Task to carry out |
Retype only the lines from the top of the records to the line with "gray pentagon: moved", including that line but none of the pictures.

(Multi-step shape changes)
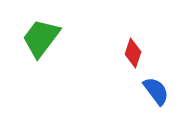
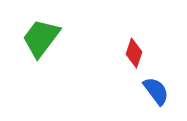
red diamond: moved 1 px right
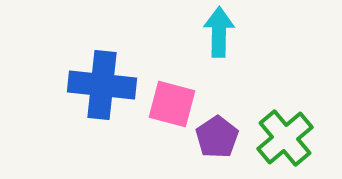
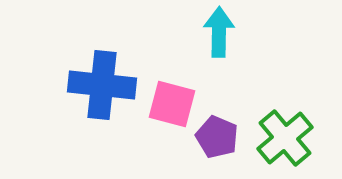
purple pentagon: rotated 15 degrees counterclockwise
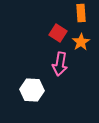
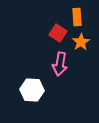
orange rectangle: moved 4 px left, 4 px down
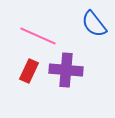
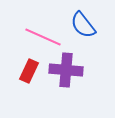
blue semicircle: moved 11 px left, 1 px down
pink line: moved 5 px right, 1 px down
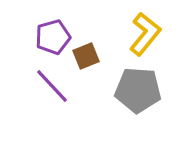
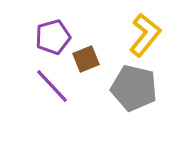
yellow L-shape: moved 1 px down
brown square: moved 3 px down
gray pentagon: moved 4 px left, 2 px up; rotated 9 degrees clockwise
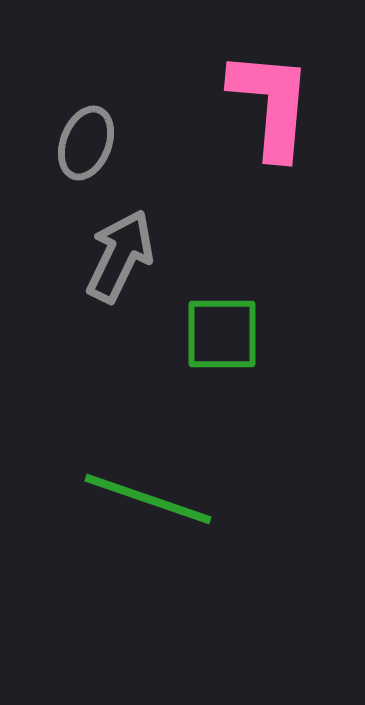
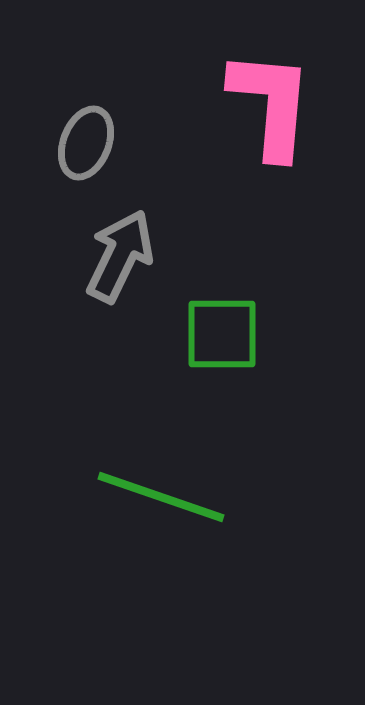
green line: moved 13 px right, 2 px up
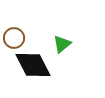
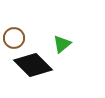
black diamond: rotated 18 degrees counterclockwise
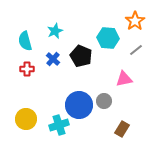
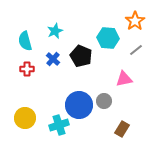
yellow circle: moved 1 px left, 1 px up
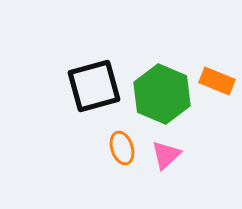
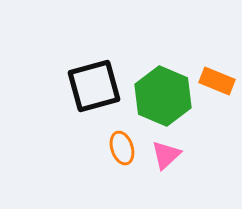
green hexagon: moved 1 px right, 2 px down
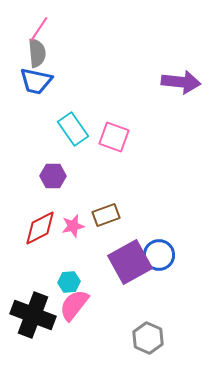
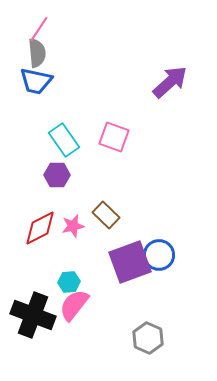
purple arrow: moved 11 px left; rotated 48 degrees counterclockwise
cyan rectangle: moved 9 px left, 11 px down
purple hexagon: moved 4 px right, 1 px up
brown rectangle: rotated 64 degrees clockwise
purple square: rotated 9 degrees clockwise
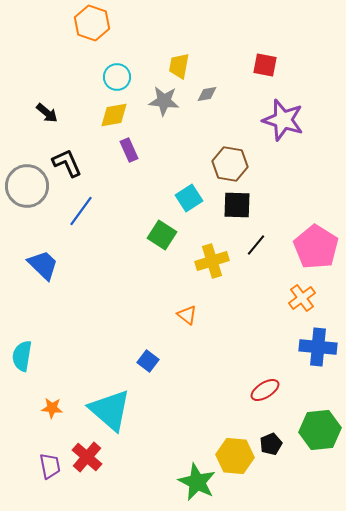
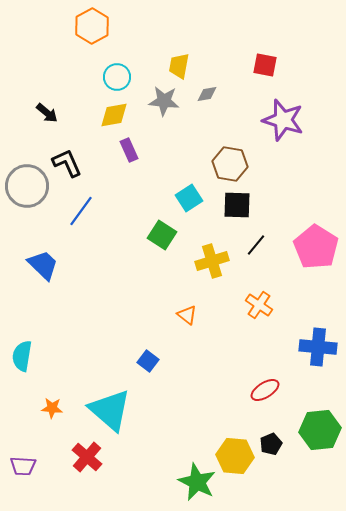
orange hexagon: moved 3 px down; rotated 12 degrees clockwise
orange cross: moved 43 px left, 7 px down; rotated 20 degrees counterclockwise
purple trapezoid: moved 27 px left; rotated 104 degrees clockwise
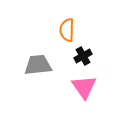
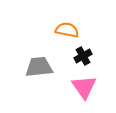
orange semicircle: rotated 100 degrees clockwise
gray trapezoid: moved 1 px right, 2 px down
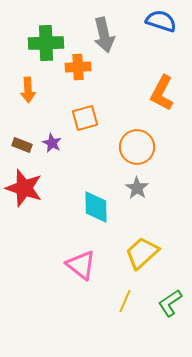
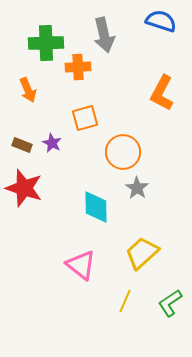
orange arrow: rotated 20 degrees counterclockwise
orange circle: moved 14 px left, 5 px down
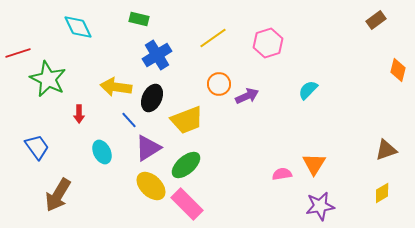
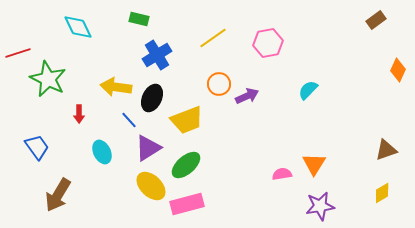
pink hexagon: rotated 8 degrees clockwise
orange diamond: rotated 10 degrees clockwise
pink rectangle: rotated 60 degrees counterclockwise
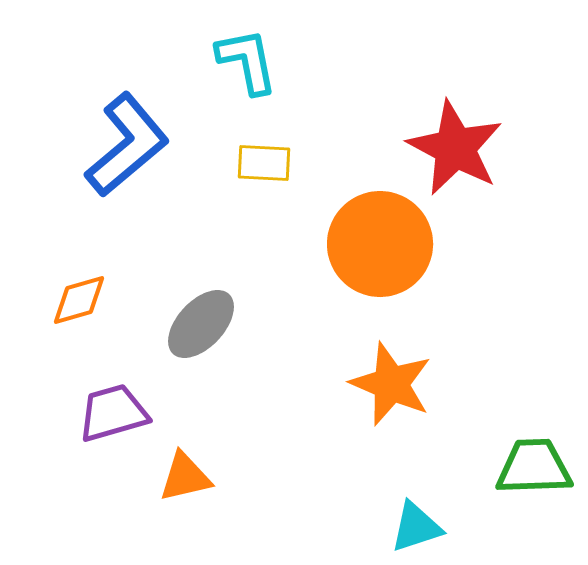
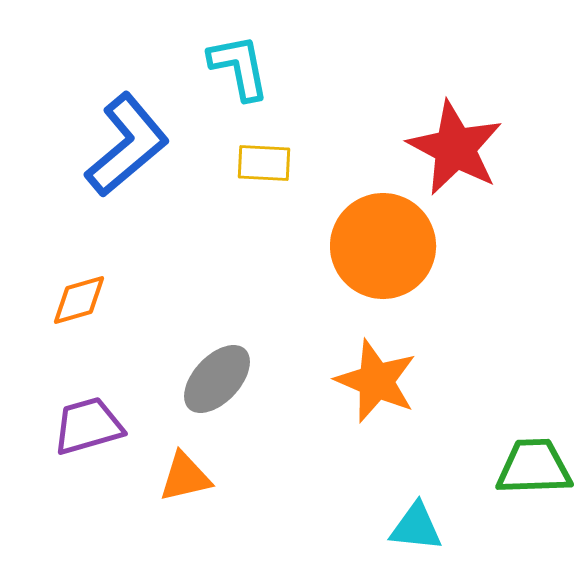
cyan L-shape: moved 8 px left, 6 px down
orange circle: moved 3 px right, 2 px down
gray ellipse: moved 16 px right, 55 px down
orange star: moved 15 px left, 3 px up
purple trapezoid: moved 25 px left, 13 px down
cyan triangle: rotated 24 degrees clockwise
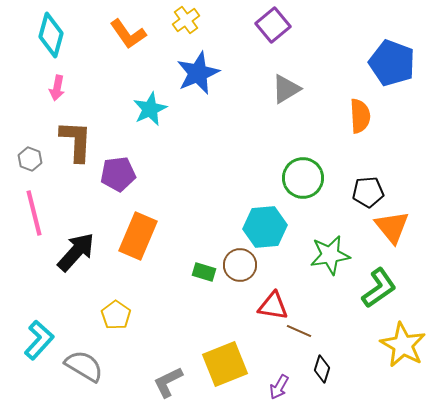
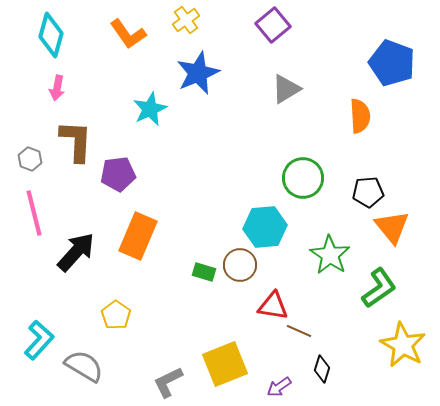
green star: rotated 30 degrees counterclockwise
purple arrow: rotated 25 degrees clockwise
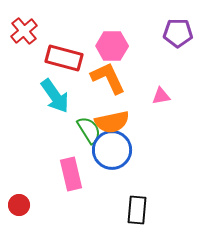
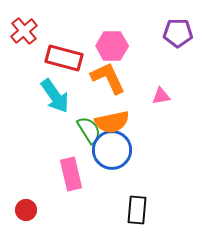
red circle: moved 7 px right, 5 px down
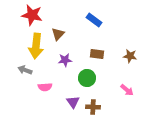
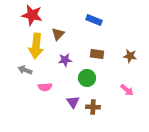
blue rectangle: rotated 14 degrees counterclockwise
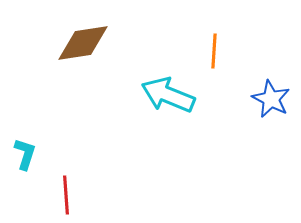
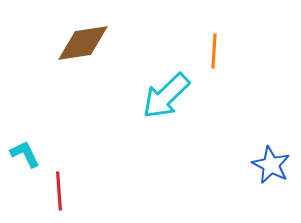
cyan arrow: moved 2 px left, 1 px down; rotated 66 degrees counterclockwise
blue star: moved 66 px down
cyan L-shape: rotated 44 degrees counterclockwise
red line: moved 7 px left, 4 px up
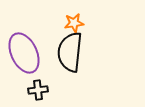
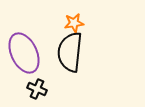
black cross: moved 1 px left, 1 px up; rotated 30 degrees clockwise
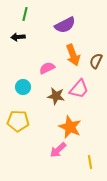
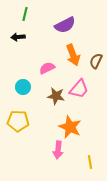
pink arrow: rotated 42 degrees counterclockwise
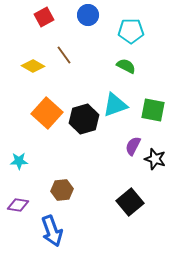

Response below |
red diamond: moved 1 px right
purple pentagon: rotated 15 degrees counterclockwise
orange rectangle: moved 4 px left, 4 px down
blue semicircle: moved 11 px left, 1 px down
pink line: moved 5 px right, 1 px down
yellow L-shape: moved 1 px down
brown square: moved 3 px down
gray pentagon: moved 4 px left, 2 px up; rotated 9 degrees clockwise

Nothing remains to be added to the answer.